## DATASET RECORDS
((

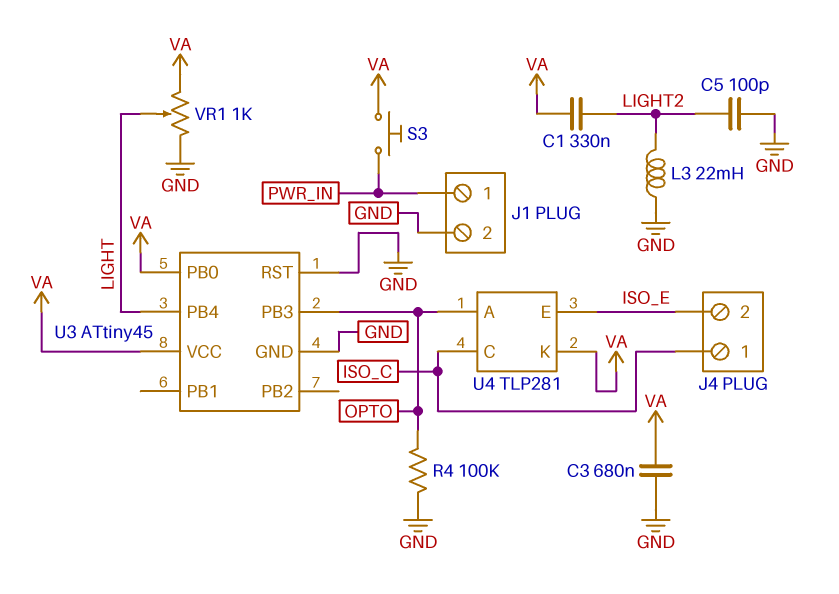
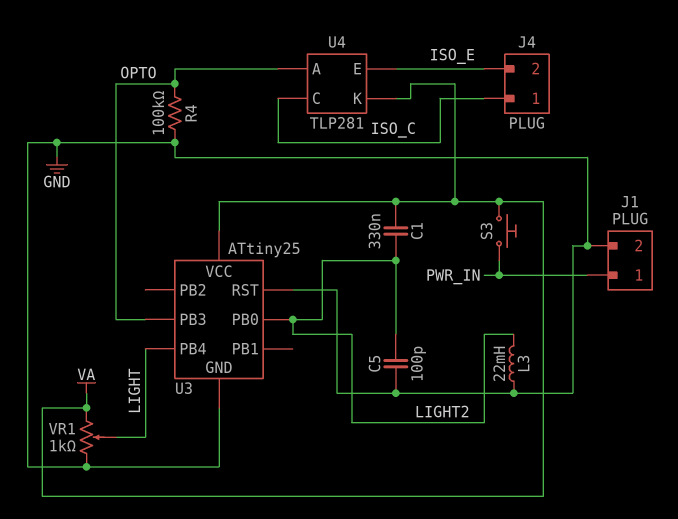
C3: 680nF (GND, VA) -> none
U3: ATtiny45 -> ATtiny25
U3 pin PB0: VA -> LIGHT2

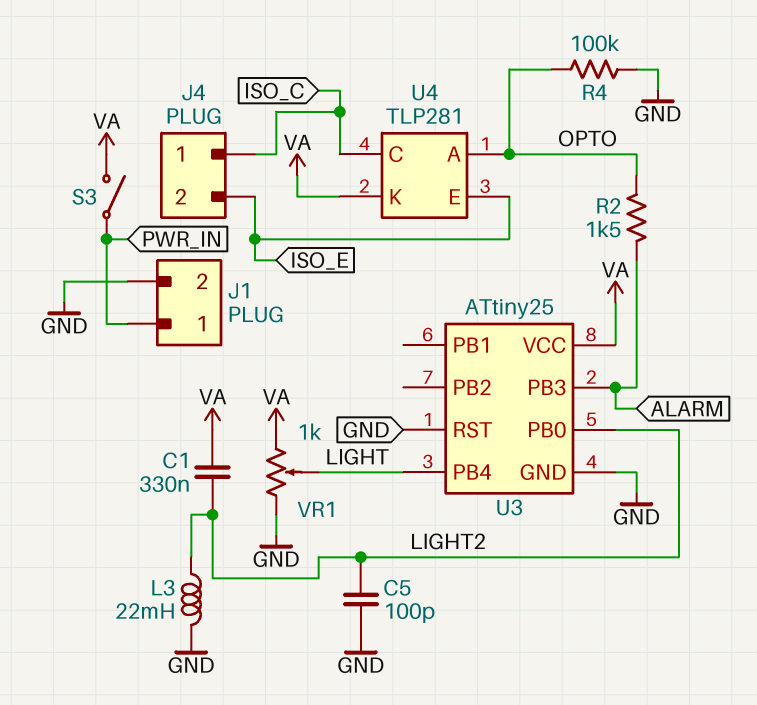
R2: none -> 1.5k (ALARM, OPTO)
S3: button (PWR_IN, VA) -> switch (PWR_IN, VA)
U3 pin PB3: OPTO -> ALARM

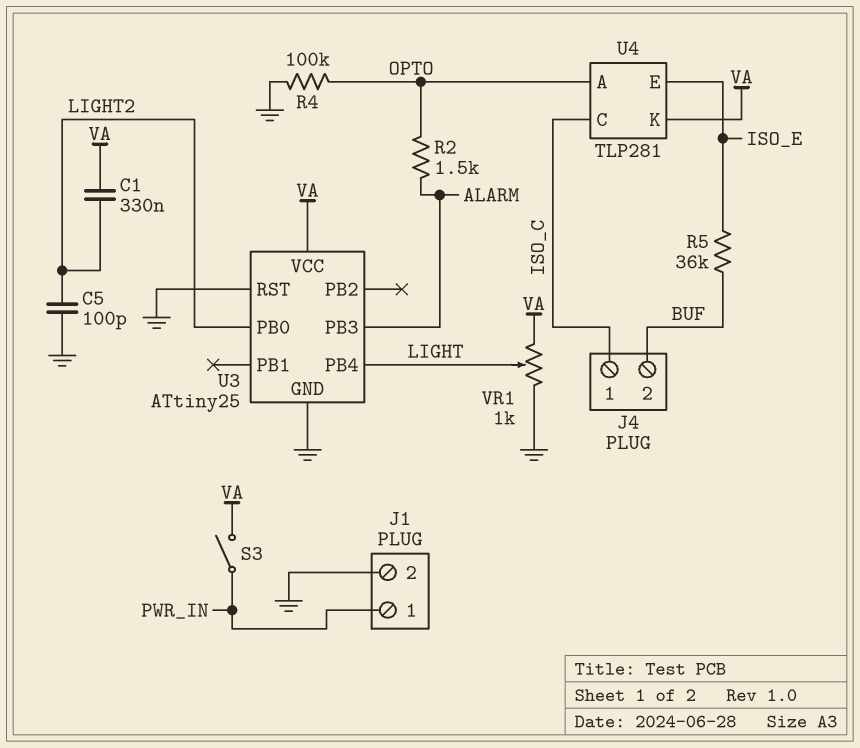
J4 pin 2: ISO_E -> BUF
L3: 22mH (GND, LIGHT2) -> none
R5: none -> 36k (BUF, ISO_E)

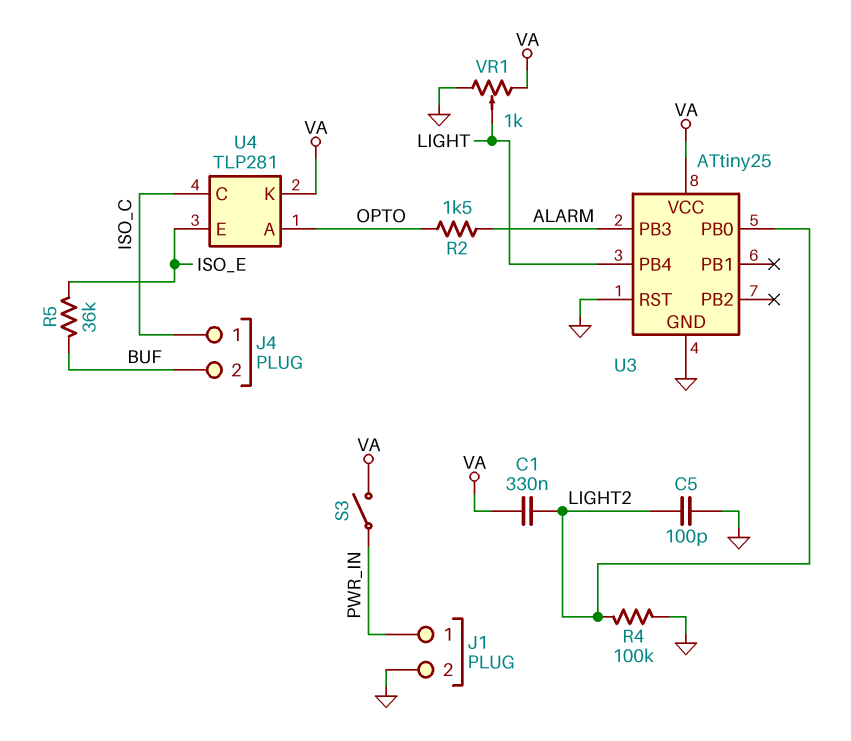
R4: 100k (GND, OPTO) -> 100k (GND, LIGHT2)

))

## DIRECTIONS FOR THIS TASK
The pictures alone are to be left out when the data above is copied; all else must match exactly.

## ANSWER SECTION
C3: 680nF (GND, VA) -> none
U3: ATtiny45 -> ATtiny25
U3 pin PB0: VA -> LIGHT2

R2: none -> 1.5k (ALARM, OPTO)
S3: button (PWR_IN, VA) -> switch (PWR_IN, VA)
U3 pin PB3: OPTO -> ALARM

J4 pin 2: ISO_E -> BUF
L3: 22mH (GND, LIGHT2) -> none
R5: none -> 36k (BUF, ISO_E)

R4: 100k (GND, OPTO) -> 100k (GND, LIGHT2)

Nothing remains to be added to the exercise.